» WORK TASK: Extract the lines from the first line of the records below through the line containing "cyan rectangle: (2039, 246)", inclusive, and reproduce them exactly as written.

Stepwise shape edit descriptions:
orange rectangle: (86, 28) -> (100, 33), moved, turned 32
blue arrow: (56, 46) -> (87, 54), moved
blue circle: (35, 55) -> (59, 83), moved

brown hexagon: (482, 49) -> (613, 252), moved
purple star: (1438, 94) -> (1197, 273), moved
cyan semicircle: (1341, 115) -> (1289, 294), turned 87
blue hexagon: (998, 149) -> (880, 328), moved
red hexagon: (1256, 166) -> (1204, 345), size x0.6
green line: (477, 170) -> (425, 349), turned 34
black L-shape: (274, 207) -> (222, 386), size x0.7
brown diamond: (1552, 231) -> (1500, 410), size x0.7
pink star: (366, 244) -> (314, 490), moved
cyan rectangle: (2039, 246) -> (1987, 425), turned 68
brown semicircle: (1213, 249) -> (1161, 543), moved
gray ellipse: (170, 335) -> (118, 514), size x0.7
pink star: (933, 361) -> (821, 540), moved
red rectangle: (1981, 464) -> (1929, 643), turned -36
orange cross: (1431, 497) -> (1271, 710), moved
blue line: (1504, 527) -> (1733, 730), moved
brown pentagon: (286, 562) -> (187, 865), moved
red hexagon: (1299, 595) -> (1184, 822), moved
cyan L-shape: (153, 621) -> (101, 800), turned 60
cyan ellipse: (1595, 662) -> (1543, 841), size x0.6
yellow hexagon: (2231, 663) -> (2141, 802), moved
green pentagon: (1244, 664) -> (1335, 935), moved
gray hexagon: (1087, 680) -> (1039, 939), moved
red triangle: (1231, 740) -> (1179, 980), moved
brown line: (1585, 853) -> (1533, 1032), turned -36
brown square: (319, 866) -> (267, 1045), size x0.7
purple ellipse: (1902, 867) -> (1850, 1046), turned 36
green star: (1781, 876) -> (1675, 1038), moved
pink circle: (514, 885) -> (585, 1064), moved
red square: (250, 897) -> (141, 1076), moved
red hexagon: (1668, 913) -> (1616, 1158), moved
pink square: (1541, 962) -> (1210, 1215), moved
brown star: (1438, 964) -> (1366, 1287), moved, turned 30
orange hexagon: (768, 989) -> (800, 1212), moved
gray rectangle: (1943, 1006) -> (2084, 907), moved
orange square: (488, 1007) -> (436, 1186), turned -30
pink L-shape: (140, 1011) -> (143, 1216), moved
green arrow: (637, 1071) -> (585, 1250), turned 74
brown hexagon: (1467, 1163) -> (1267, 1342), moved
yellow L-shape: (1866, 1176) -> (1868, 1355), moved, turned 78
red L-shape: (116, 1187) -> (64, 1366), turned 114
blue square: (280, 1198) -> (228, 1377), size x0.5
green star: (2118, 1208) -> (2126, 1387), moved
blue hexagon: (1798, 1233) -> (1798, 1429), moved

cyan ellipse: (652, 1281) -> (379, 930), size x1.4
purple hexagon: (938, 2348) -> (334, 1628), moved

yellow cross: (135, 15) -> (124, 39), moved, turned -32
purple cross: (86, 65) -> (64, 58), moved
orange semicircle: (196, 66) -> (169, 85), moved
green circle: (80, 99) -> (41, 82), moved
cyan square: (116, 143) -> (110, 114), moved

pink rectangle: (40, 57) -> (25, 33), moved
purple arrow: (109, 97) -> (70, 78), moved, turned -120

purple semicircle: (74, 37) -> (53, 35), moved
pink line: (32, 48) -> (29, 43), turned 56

» OUTPUT OF THE TASK:
orange rectangle: (86, 28) -> (100, 33), moved, turned 32
blue arrow: (56, 46) -> (87, 54), moved
blue circle: (35, 55) -> (59, 83), moved

brown hexagon: (482, 49) -> (613, 252), moved
purple star: (1438, 94) -> (1197, 273), moved
cyan semicircle: (1341, 115) -> (1289, 294), turned 87
blue hexagon: (998, 149) -> (880, 328), moved
red hexagon: (1256, 166) -> (1204, 345), size x0.6
green line: (477, 170) -> (425, 349), turned 34
black L-shape: (274, 207) -> (222, 386), size x0.7
brown diamond: (1552, 231) -> (1500, 410), size x0.7
pink star: (366, 244) -> (314, 490), moved
cyan rectangle: (2039, 246) -> (1987, 425), turned 68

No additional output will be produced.